DATA FOR THE TASK START

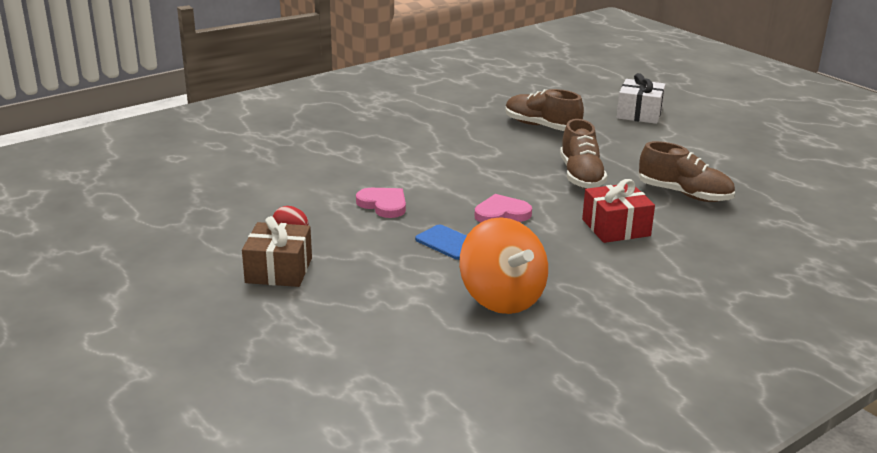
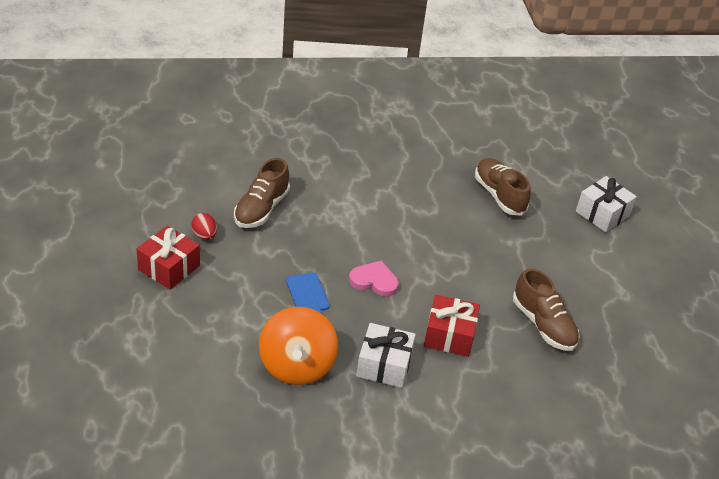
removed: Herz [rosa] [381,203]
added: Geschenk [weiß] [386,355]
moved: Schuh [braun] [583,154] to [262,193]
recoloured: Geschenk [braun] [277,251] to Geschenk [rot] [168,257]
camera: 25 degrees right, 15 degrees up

DATA FOR THE TASK END

TASK TO COMPLETE ::
Go through the material and set it down again exactly, but without any pictures.

PROBLEM SOLUTION ::
removed: Herz [rosa] [381,203]
added: Geschenk [weiß] [386,355]
moved: Schuh [braun] [583,154] to [262,193]
recoloured: Geschenk [braun] [277,251] to Geschenk [rot] [168,257]
camera: 25 degrees right, 15 degrees up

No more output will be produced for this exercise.